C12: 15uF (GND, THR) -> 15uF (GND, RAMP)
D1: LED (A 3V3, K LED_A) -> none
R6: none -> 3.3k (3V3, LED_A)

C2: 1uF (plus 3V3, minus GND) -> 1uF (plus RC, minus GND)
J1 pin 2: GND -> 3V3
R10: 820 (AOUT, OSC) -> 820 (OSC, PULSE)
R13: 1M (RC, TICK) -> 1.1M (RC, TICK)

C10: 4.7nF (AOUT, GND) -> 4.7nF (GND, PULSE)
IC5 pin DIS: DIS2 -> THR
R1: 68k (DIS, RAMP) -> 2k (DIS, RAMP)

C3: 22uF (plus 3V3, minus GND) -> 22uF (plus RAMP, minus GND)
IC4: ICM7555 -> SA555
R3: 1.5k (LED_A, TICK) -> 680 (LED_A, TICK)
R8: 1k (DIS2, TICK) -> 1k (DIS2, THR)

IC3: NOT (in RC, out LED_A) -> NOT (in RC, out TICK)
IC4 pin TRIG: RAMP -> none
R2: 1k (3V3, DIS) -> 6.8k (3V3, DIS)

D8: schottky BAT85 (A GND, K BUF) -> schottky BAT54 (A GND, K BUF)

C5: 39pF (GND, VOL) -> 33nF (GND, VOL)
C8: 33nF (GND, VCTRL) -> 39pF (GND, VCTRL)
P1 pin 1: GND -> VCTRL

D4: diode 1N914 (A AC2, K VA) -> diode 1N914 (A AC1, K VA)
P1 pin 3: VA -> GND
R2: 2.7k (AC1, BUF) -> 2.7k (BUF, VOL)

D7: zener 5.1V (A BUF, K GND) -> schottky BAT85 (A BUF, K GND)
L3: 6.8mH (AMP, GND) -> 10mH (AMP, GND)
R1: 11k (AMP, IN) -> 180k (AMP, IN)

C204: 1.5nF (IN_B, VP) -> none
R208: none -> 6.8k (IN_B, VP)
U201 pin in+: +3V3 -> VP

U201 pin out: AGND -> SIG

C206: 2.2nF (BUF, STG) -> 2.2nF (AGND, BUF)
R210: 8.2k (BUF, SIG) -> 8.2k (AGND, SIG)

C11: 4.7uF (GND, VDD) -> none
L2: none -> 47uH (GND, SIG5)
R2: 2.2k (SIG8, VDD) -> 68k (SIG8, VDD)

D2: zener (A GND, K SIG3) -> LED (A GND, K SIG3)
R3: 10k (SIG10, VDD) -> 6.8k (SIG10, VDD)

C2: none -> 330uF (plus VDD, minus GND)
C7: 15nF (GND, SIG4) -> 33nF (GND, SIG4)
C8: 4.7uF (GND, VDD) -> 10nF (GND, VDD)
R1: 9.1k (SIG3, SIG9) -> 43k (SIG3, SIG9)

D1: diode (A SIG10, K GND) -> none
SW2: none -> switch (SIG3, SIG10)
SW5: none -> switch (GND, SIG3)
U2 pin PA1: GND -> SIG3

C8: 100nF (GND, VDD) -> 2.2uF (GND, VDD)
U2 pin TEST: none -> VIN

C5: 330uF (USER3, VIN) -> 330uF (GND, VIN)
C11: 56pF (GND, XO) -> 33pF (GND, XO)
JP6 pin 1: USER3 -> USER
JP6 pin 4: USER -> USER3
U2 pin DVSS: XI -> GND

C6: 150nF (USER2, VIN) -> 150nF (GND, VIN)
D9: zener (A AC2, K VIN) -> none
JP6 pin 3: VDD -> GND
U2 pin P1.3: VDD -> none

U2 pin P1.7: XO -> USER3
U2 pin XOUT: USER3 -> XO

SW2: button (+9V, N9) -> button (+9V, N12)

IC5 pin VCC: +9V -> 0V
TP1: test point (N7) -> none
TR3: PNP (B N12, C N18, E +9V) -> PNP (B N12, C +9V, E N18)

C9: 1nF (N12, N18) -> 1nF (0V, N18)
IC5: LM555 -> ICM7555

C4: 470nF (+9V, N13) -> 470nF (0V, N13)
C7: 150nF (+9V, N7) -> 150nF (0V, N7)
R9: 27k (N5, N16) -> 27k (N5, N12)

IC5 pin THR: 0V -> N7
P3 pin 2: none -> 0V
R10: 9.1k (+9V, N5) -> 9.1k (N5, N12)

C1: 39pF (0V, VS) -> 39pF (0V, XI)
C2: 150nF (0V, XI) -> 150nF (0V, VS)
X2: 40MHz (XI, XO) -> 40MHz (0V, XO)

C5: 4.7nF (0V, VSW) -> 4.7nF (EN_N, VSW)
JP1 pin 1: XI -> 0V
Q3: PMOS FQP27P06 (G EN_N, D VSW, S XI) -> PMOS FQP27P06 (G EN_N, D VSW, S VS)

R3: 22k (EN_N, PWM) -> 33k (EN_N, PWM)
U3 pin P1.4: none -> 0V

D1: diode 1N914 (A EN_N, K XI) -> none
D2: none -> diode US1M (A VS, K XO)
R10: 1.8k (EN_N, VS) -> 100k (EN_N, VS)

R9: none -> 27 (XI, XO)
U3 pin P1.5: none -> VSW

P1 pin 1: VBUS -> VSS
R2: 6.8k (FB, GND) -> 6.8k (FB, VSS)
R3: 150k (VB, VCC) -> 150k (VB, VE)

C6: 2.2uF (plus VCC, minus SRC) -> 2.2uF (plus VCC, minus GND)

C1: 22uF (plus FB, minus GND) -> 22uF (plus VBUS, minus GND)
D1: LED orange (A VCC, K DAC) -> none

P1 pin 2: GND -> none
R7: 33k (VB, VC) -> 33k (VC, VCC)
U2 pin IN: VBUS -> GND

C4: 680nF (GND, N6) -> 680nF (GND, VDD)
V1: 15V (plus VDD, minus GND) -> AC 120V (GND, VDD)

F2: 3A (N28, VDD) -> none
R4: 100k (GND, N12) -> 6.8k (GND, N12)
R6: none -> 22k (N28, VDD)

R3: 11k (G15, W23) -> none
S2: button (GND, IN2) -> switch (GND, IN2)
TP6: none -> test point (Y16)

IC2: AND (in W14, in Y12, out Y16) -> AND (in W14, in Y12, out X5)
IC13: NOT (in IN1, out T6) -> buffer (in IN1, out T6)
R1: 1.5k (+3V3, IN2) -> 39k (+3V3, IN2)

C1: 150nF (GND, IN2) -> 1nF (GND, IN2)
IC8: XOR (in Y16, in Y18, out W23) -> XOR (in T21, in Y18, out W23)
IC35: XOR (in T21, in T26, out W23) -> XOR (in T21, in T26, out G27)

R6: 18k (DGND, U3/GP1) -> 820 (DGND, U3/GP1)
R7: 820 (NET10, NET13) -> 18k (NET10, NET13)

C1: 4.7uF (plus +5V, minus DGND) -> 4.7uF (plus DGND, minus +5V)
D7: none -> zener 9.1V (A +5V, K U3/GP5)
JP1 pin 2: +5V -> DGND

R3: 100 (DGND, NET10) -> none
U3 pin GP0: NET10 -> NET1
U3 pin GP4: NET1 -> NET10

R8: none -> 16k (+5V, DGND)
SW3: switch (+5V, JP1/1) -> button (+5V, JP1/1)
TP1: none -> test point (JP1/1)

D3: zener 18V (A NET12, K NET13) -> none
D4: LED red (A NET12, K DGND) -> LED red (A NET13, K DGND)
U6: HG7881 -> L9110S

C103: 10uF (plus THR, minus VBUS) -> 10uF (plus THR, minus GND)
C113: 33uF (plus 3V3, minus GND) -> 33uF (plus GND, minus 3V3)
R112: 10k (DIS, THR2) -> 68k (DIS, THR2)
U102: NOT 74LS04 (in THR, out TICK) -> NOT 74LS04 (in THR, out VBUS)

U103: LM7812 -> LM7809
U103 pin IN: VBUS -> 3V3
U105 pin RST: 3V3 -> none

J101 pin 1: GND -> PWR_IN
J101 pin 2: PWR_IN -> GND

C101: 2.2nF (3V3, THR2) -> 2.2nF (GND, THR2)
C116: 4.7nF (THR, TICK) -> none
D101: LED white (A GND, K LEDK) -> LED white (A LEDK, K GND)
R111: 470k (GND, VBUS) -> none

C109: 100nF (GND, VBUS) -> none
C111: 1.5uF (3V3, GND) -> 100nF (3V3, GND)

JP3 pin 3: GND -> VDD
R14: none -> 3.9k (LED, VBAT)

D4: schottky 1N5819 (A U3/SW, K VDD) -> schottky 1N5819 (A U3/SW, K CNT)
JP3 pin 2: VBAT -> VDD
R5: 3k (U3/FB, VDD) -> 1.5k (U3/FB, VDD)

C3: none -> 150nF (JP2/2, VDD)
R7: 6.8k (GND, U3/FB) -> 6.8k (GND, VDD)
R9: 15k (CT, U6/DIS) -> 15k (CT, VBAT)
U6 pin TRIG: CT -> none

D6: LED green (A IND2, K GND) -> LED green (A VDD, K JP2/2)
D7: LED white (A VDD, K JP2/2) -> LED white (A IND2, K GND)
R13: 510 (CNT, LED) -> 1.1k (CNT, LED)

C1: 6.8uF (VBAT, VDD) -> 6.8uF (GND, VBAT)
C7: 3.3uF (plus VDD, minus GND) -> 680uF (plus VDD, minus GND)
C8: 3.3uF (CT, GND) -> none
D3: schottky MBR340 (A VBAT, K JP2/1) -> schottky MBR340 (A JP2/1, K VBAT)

════════════════

__Task details__. Would you output, from the records above, exactly the run of lines that starts at the line containing "C206: 2.2nF (BUF, STG) -> 2.2nF (AGND, BUF)" and ends at the line containing "R10: 1.8k (EN_N, VS) -> 100k (EN_N, VS)", and only that run?

__Answer box__.
C206: 2.2nF (BUF, STG) -> 2.2nF (AGND, BUF)
R210: 8.2k (BUF, SIG) -> 8.2k (AGND, SIG)

C11: 4.7uF (GND, VDD) -> none
L2: none -> 47uH (GND, SIG5)
R2: 2.2k (SIG8, VDD) -> 68k (SIG8, VDD)

D2: zener (A GND, K SIG3) -> LED (A GND, K SIG3)
R3: 10k (SIG10, VDD) -> 6.8k (SIG10, VDD)

C2: none -> 330uF (plus VDD, minus GND)
C7: 15nF (GND, SIG4) -> 33nF (GND, SIG4)
C8: 4.7uF (GND, VDD) -> 10nF (GND, VDD)
R1: 9.1k (SIG3, SIG9) -> 43k (SIG3, SIG9)

D1: diode (A SIG10, K GND) -> none
SW2: none -> switch (SIG3, SIG10)
SW5: none -> switch (GND, SIG3)
U2 pin PA1: GND -> SIG3

C8: 100nF (GND, VDD) -> 2.2uF (GND, VDD)
U2 pin TEST: none -> VIN

C5: 330uF (USER3, VIN) -> 330uF (GND, VIN)
C11: 56pF (GND, XO) -> 33pF (GND, XO)
JP6 pin 1: USER3 -> USER
JP6 pin 4: USER -> USER3
U2 pin DVSS: XI -> GND

C6: 150nF (USER2, VIN) -> 150nF (GND, VIN)
D9: zener (A AC2, K VIN) -> none
JP6 pin 3: VDD -> GND
U2 pin P1.3: VDD -> none

U2 pin P1.7: XO -> USER3
U2 pin XOUT: USER3 -> XO

SW2: button (+9V, N9) -> button (+9V, N12)

IC5 pin VCC: +9V -> 0V
TP1: test point (N7) -> none
TR3: PNP (B N12, C N18, E +9V) -> PNP (B N12, C +9V, E N18)

C9: 1nF (N12, N18) -> 1nF (0V, N18)
IC5: LM555 -> ICM7555

C4: 470nF (+9V, N13) -> 470nF (0V, N13)
C7: 150nF (+9V, N7) -> 150nF (0V, N7)
R9: 27k (N5, N16) -> 27k (N5, N12)

IC5 pin THR: 0V -> N7
P3 pin 2: none -> 0V
R10: 9.1k (+9V, N5) -> 9.1k (N5, N12)

C1: 39pF (0V, VS) -> 39pF (0V, XI)
C2: 150nF (0V, XI) -> 150nF (0V, VS)
X2: 40MHz (XI, XO) -> 40MHz (0V, XO)

C5: 4.7nF (0V, VSW) -> 4.7nF (EN_N, VSW)
JP1 pin 1: XI -> 0V
Q3: PMOS FQP27P06 (G EN_N, D VSW, S XI) -> PMOS FQP27P06 (G EN_N, D VSW, S VS)

R3: 22k (EN_N, PWM) -> 33k (EN_N, PWM)
U3 pin P1.4: none -> 0V

D1: diode 1N914 (A EN_N, K XI) -> none
D2: none -> diode US1M (A VS, K XO)
R10: 1.8k (EN_N, VS) -> 100k (EN_N, VS)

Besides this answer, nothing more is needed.